Begin at the line containing "cafe table: (351, 172) -> (229, 326), moved" and copy exactly through the last line of the listing, skipping every picture.

********************

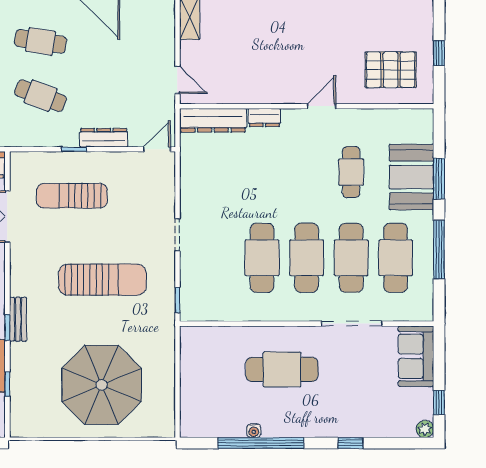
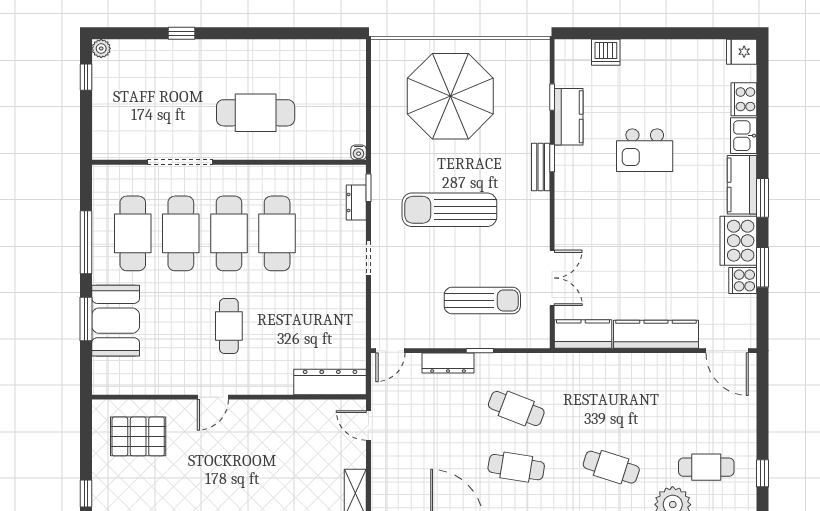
window: (439, 53) -> (86, 494), moved
dresser: (264, 117) -> (356, 203), moved, turned -90
cafe table: (351, 172) -> (229, 326), moved
sofa: (416, 356) -> (111, 127), removed
water cooler: (254, 431) -> (359, 152), moved, turned 180
window: (261, 443) -> (278, 33), removed

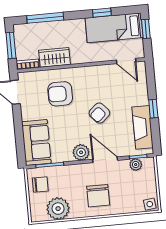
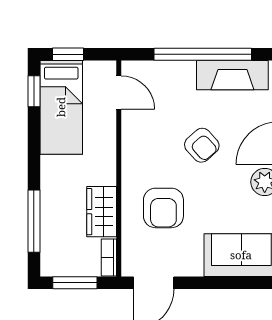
window: (102, 13) -> (34, 91), moved
door: (126, 61) -> (119, 92), hinge flipped
window: (153, 109) -> (203, 54), width x3.17

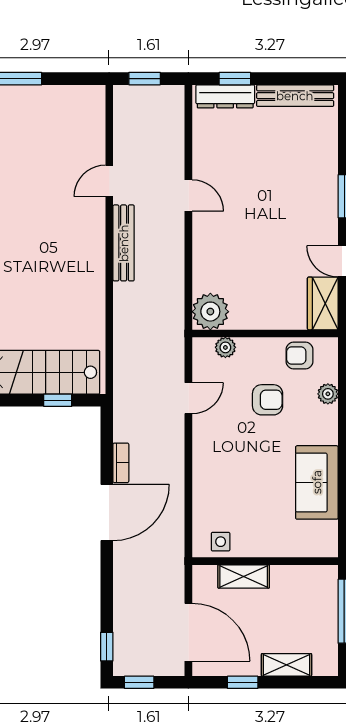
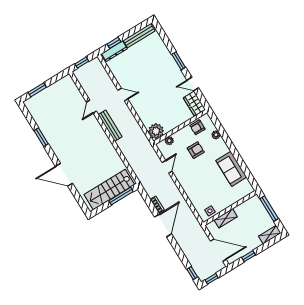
window: (58, 400) -> (121, 196), width x2.17
shelving: (286, 665) -> (270, 235), moved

********************

▸ **EXERCISE ANSWER**:
cafe table: (351, 172) -> (229, 326), moved
sofa: (416, 356) -> (111, 127), removed
water cooler: (254, 431) -> (359, 152), moved, turned 180
window: (261, 443) -> (278, 33), removed

window: (102, 13) -> (34, 91), moved
door: (126, 61) -> (119, 92), hinge flipped
window: (153, 109) -> (203, 54), width x3.17

window: (58, 400) -> (121, 196), width x2.17
shelving: (286, 665) -> (270, 235), moved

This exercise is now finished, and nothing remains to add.